__Task instructions__
Each line below from the one containing "green brick C9" through the one containing "blue brick F8:F9 level 1 -> none" is to be given again exactly, and no line outside that span.

__Input for this task__

====================

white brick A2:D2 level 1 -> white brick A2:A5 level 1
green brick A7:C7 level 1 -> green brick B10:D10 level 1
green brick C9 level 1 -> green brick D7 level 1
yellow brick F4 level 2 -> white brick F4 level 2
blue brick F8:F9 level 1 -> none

====================

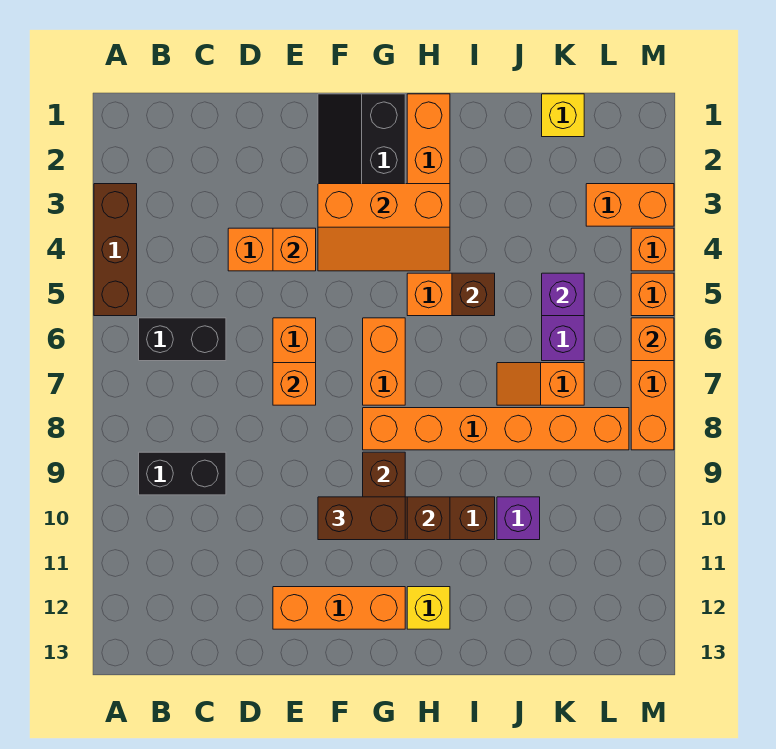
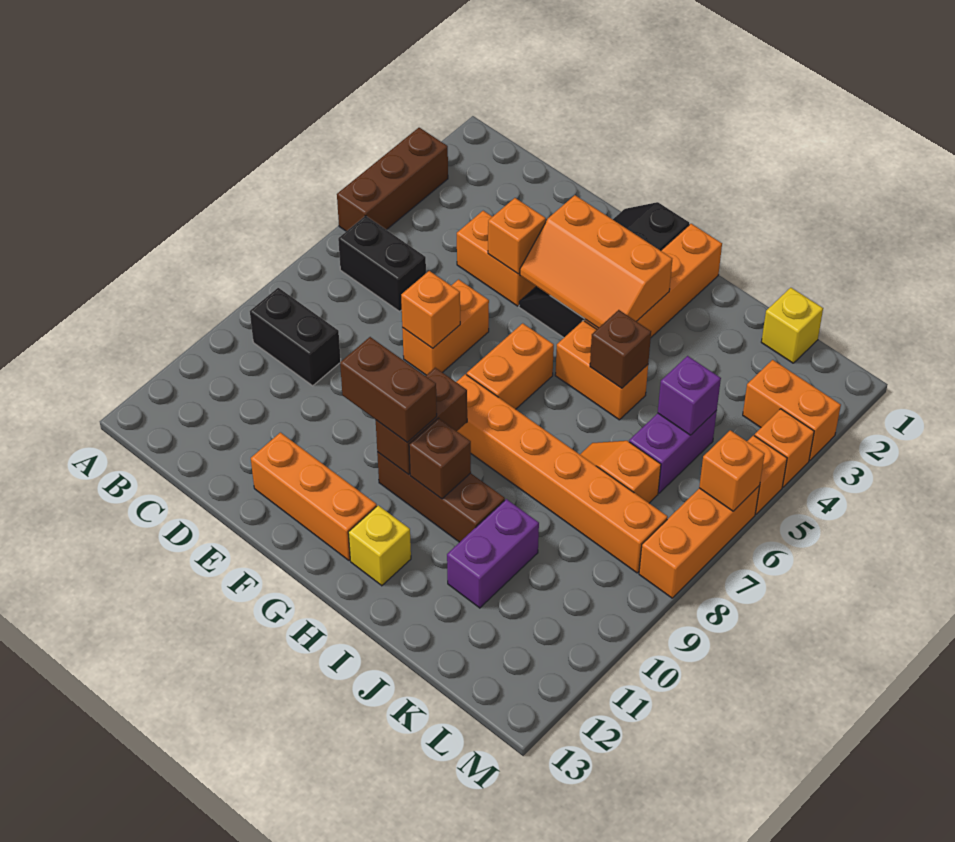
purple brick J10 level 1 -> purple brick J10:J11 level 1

====================

__Exercise output__
green brick C9 level 1 -> green brick D7 level 1
yellow brick F4 level 2 -> white brick F4 level 2
blue brick F8:F9 level 1 -> none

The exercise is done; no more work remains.